#### [What is needed]
Would you retype, word for word, the line with "none -> turquoise fish [332,271,387,333]" and every line after it through the end of the records below?

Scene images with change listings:

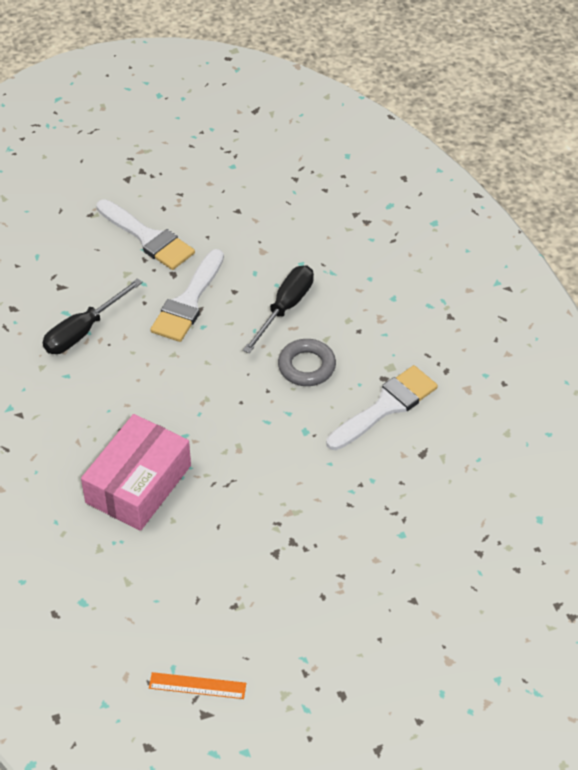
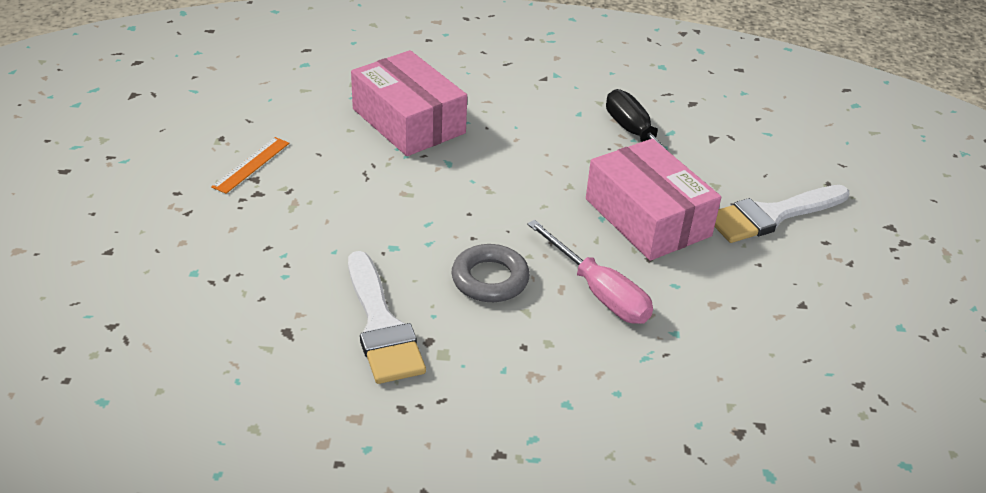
camera: 110 degrees right, 10 degrees down
orange ruler [149,672,246,699] -> orange ruler moved to [211,137,289,194]
white brush [150,249,224,342] -> pink box [586,139,721,261]
black screwdriver [243,265,314,353] -> pink screwdriver [527,220,653,324]

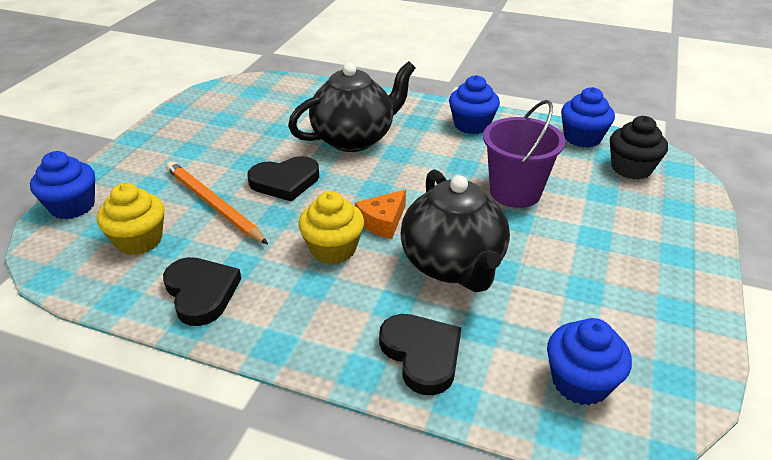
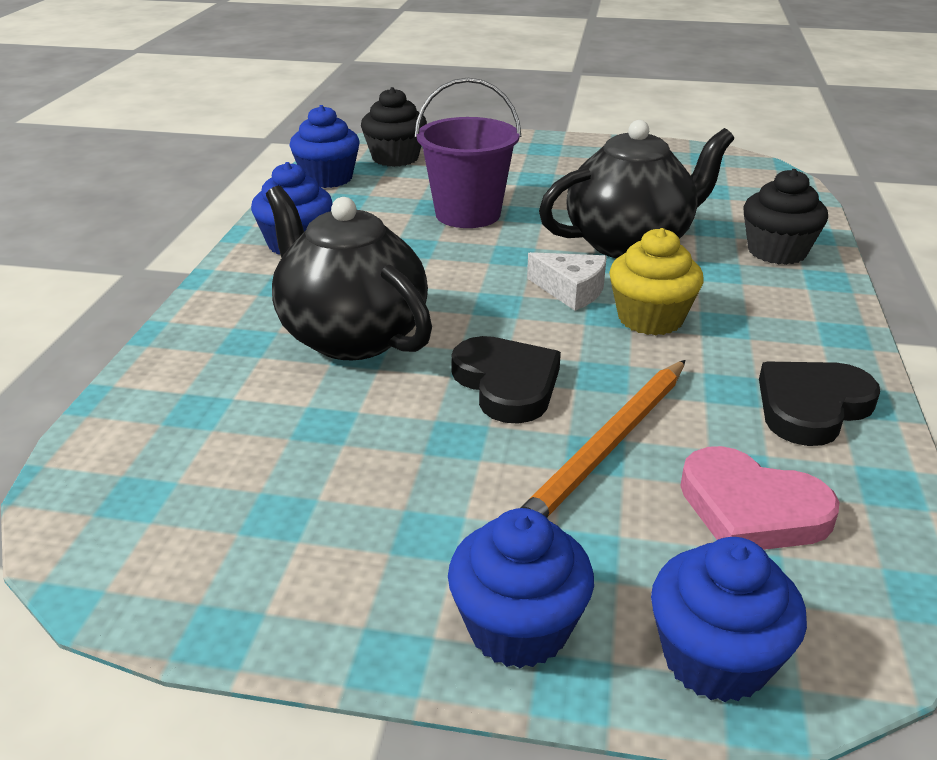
camera: 100 degrees left, 5 degrees down
yellow cupcake [97,183,165,255] -> pink heart [680,446,839,550]
orange cheese [355,190,406,239] -> white cheese [527,252,607,311]
black heart [379,314,461,395] -> black cupcake [743,169,828,265]
blue cupcake [547,318,632,405] -> blue cupcake moved to [448,508,594,668]

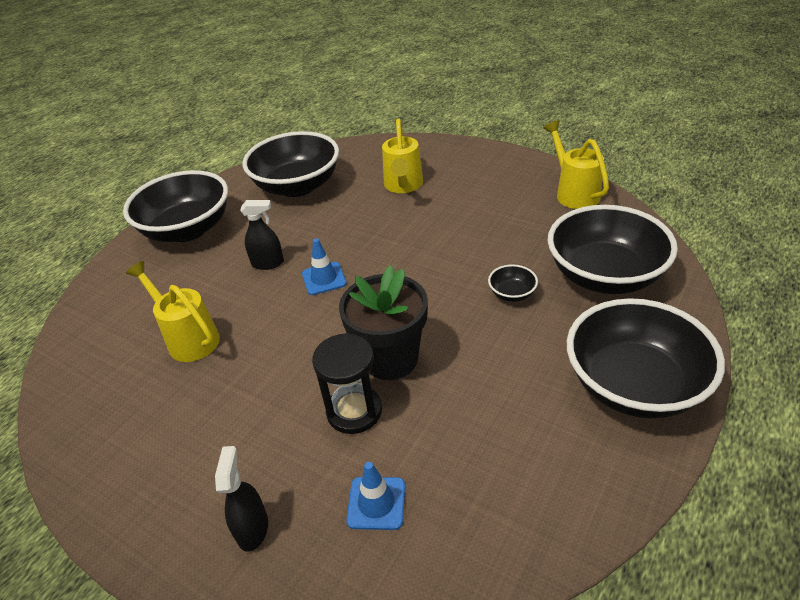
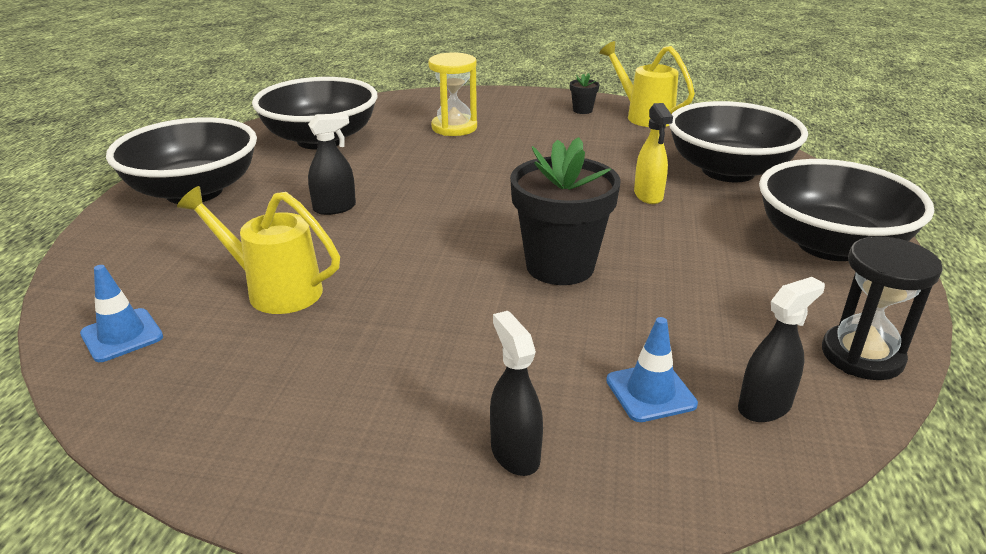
camera: 25 degrees left, 10 degrees down
blue traffic cone [302,238,347,295] -> blue traffic cone moved to [80,265,163,362]
black hourglass [312,333,382,434] -> black hourglass moved to [822,236,943,380]
yellow watering can [382,118,423,193] -> yellow hourglass [428,53,477,136]
black bowl [488,264,538,302] -> yellow spray bottle [634,103,673,204]
none -> black flower pot [570,73,599,114]
none -> black spray bottle [738,277,825,422]

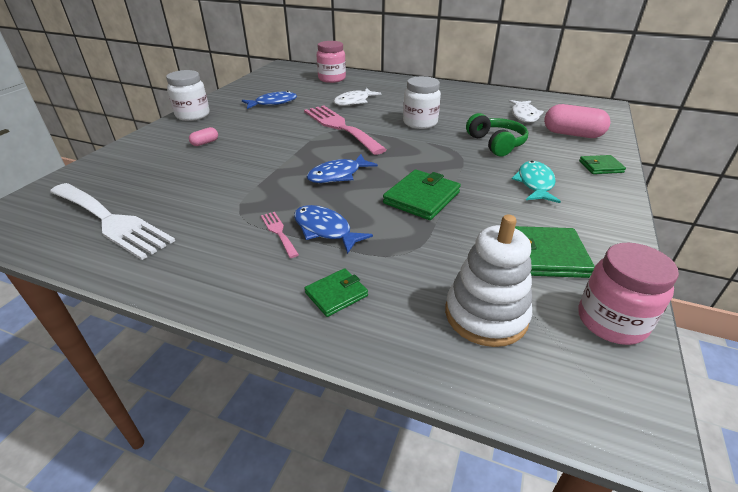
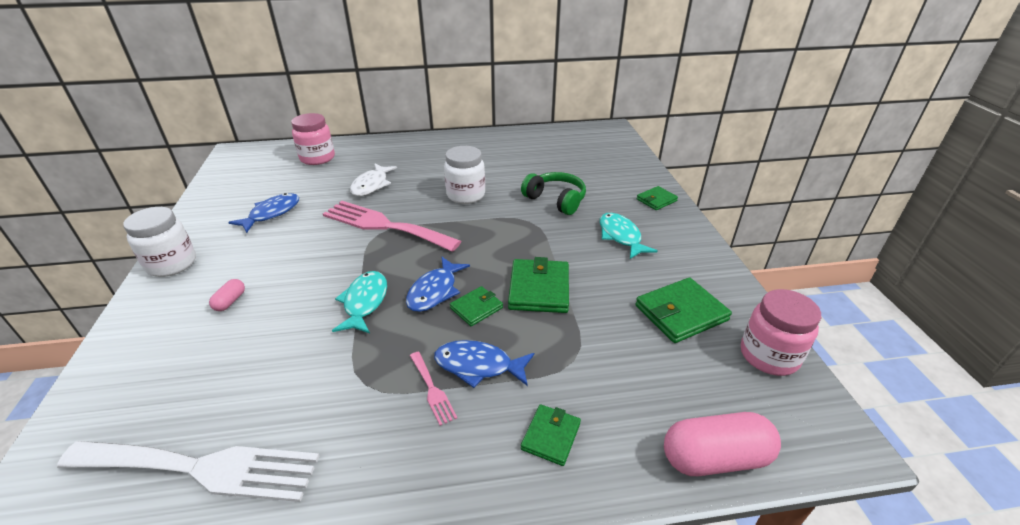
camera: 30 degrees left, 0 degrees up
pink fork [261,212,299,258] -> pink fork turned 150 degrees counterclockwise [410,352,457,426]
white stacking toy [445,214,532,347] -> none
white fish [508,100,544,123] -> none
pink capsule [544,104,611,138] -> pink capsule moved to [664,412,781,476]
none -> turquoise fish [332,271,387,333]
none -> green wallet [450,286,503,326]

#### [Your solution]
none -> turquoise fish [332,271,387,333]
none -> green wallet [450,286,503,326]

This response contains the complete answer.